Data in this exercise |
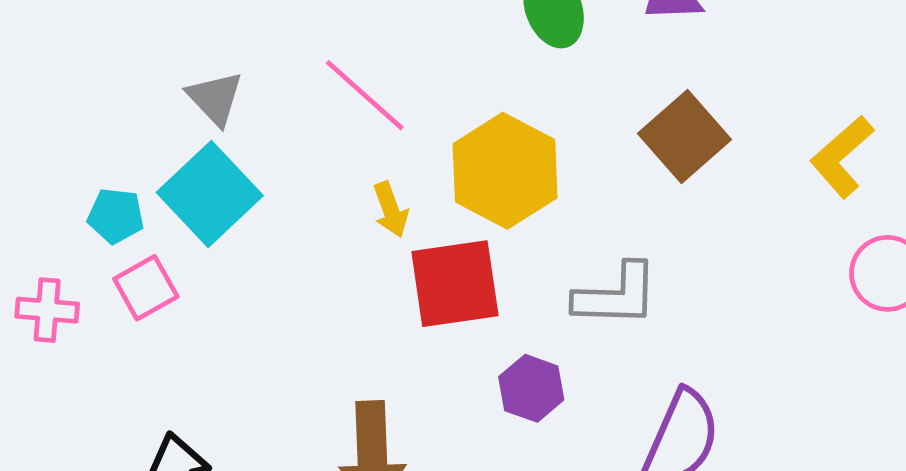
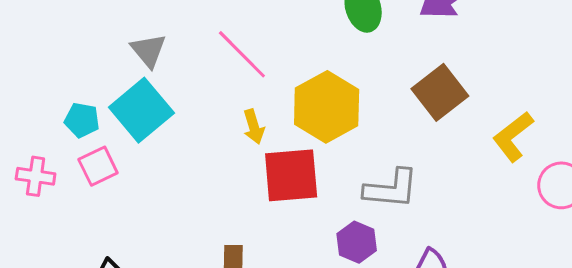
yellow L-shape: (842, 157) -> (513, 137), moved
purple hexagon: (531, 388) -> (357, 242), moved

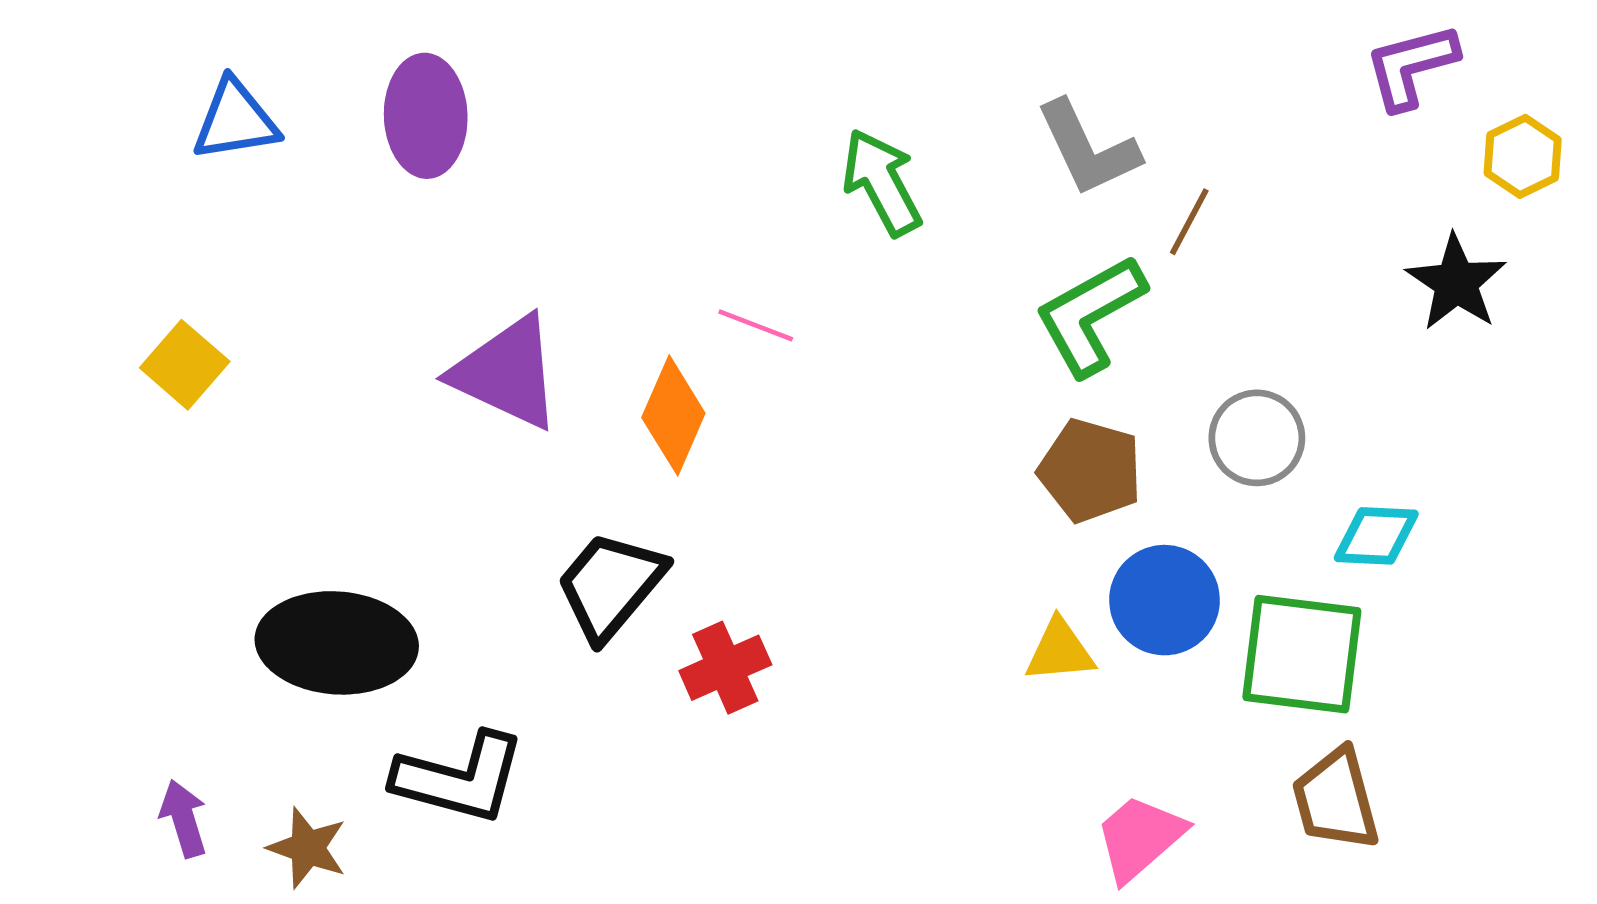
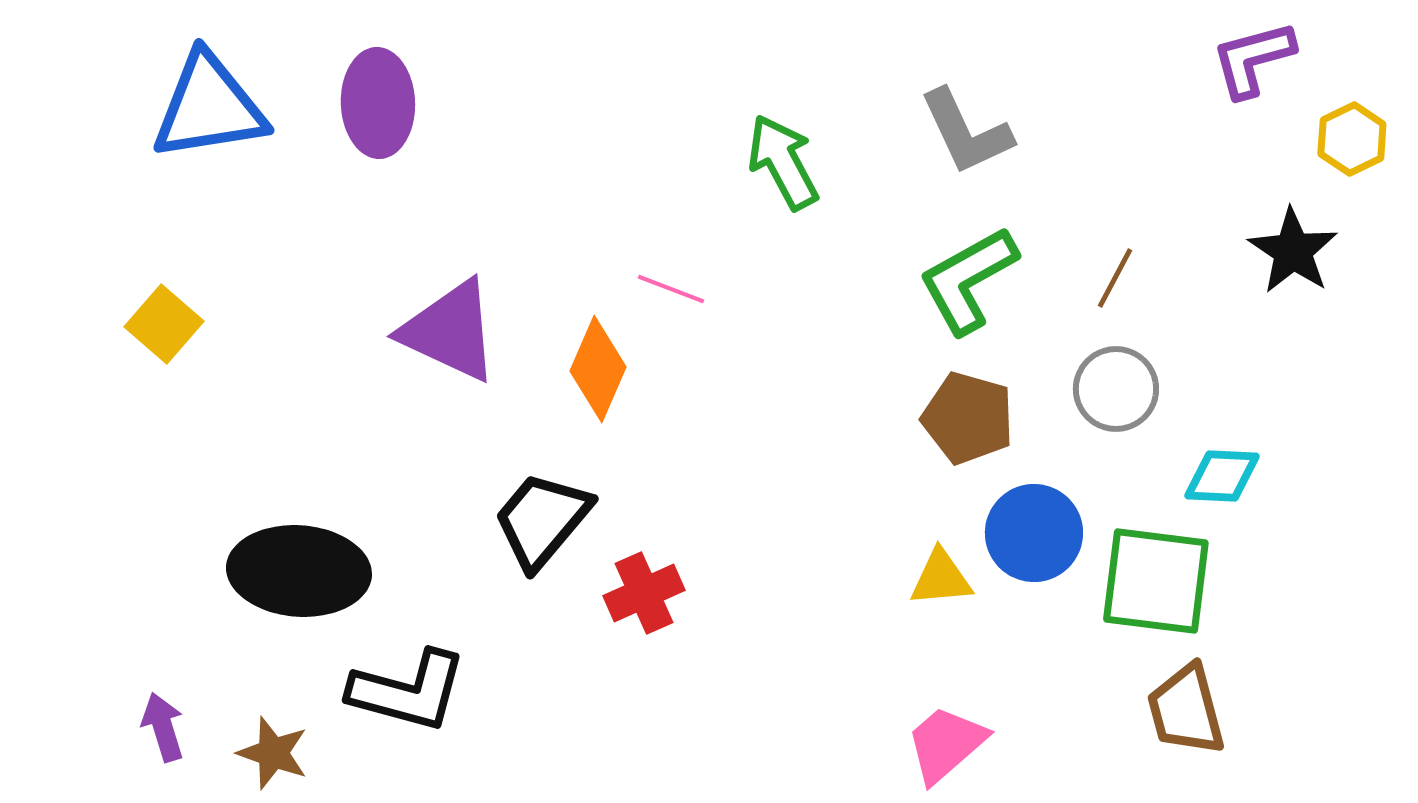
blue triangle: (235, 120) -> (209, 107), size x1.5
brown line: (1189, 222) -> (1115, 278), moved
pink trapezoid: (1140, 838) -> (946, 744), moved

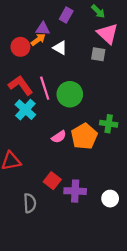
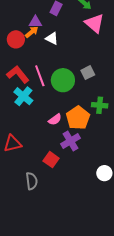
gray square: (98, 54) -> (88, 73), moved, turned -32
purple cross: (75, 191) -> (71, 141), moved, turned -30

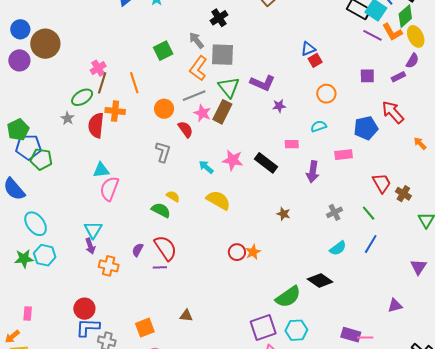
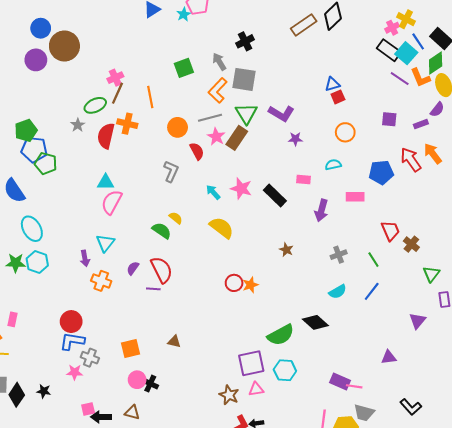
orange arrow: (420, 143) -> (433, 154), moved, size x1.5
cyan triangle: (93, 230) -> (105, 243), moved

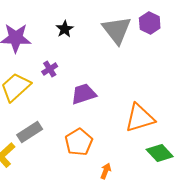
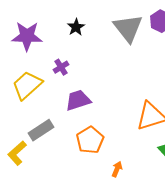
purple trapezoid: (84, 94) -> (78, 100), moved

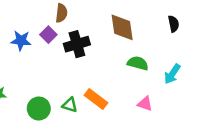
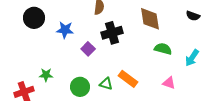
black semicircle: (174, 24) -> (193, 16), turned 120
purple square: (48, 35) -> (88, 49), moved

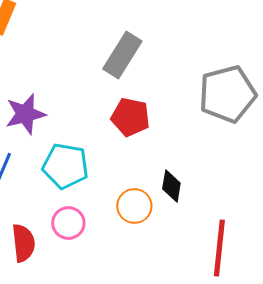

Exercise | Look through the entries above and list every line containing "turned".

Completed exercise |
gray square: (98, 54) -> (88, 73), moved, turned -32
purple cross: (75, 191) -> (71, 141), moved, turned -30
black semicircle: (174, 24) -> (193, 16), turned 120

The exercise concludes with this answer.